- _What you should do_: Repeat exactly, and only, the lines of the material below from the one that contains "R6: 16 (VCC, VLOAD) -> 8.2 (VCC, VLOAD)" through its final line.

- _Records shown_:
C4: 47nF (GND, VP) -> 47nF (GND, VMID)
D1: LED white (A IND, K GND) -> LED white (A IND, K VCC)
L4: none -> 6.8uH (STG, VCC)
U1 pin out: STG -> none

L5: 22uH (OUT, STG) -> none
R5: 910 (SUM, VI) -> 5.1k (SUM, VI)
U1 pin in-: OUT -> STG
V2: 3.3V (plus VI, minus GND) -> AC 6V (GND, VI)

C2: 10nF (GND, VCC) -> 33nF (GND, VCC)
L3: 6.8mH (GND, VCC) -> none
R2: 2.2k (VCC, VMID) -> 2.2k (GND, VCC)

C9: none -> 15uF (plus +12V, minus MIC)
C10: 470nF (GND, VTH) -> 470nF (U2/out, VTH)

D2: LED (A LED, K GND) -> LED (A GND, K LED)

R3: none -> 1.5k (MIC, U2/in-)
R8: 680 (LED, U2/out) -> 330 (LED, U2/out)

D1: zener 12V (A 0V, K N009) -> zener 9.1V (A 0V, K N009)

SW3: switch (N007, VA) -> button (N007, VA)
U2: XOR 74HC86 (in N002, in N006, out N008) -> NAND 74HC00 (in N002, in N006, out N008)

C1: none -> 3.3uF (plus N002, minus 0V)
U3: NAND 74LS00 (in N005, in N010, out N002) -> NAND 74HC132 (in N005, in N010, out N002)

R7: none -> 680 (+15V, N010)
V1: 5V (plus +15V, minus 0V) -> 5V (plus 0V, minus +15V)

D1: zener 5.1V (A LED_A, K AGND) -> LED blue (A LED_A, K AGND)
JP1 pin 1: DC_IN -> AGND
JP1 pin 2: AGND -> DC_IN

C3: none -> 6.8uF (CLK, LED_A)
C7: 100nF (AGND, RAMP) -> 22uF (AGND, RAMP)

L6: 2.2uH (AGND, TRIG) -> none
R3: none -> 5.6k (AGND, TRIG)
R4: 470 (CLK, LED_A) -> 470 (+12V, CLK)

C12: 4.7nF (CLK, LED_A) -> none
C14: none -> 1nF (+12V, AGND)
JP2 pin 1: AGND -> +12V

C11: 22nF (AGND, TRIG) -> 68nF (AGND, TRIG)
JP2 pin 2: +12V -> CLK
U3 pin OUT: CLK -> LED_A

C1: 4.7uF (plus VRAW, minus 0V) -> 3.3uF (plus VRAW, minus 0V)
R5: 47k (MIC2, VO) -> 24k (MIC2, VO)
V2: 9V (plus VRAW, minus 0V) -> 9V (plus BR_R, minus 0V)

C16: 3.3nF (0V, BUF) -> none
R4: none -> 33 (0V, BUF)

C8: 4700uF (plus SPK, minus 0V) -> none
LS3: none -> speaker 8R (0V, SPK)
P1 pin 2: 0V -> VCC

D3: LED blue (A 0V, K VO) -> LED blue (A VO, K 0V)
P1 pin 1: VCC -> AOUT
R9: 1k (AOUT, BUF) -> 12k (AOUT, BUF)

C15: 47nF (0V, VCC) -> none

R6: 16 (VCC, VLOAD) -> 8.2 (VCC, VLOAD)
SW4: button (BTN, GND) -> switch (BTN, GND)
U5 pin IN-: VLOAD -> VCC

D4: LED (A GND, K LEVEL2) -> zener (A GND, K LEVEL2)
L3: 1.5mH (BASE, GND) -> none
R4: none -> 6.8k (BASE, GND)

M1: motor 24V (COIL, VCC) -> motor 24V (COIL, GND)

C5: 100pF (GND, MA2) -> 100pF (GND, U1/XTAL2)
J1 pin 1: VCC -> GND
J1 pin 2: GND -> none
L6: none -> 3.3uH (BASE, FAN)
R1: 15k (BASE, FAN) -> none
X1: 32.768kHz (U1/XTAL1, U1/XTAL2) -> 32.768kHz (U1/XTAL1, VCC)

- _Solution below_:
R6: 16 (VCC, VLOAD) -> 8.2 (VCC, VLOAD)
SW4: button (BTN, GND) -> switch (BTN, GND)
U5 pin IN-: VLOAD -> VCC

D4: LED (A GND, K LEVEL2) -> zener (A GND, K LEVEL2)
L3: 1.5mH (BASE, GND) -> none
R4: none -> 6.8k (BASE, GND)

M1: motor 24V (COIL, VCC) -> motor 24V (COIL, GND)

C5: 100pF (GND, MA2) -> 100pF (GND, U1/XTAL2)
J1 pin 1: VCC -> GND
J1 pin 2: GND -> none
L6: none -> 3.3uH (BASE, FAN)
R1: 15k (BASE, FAN) -> none
X1: 32.768kHz (U1/XTAL1, U1/XTAL2) -> 32.768kHz (U1/XTAL1, VCC)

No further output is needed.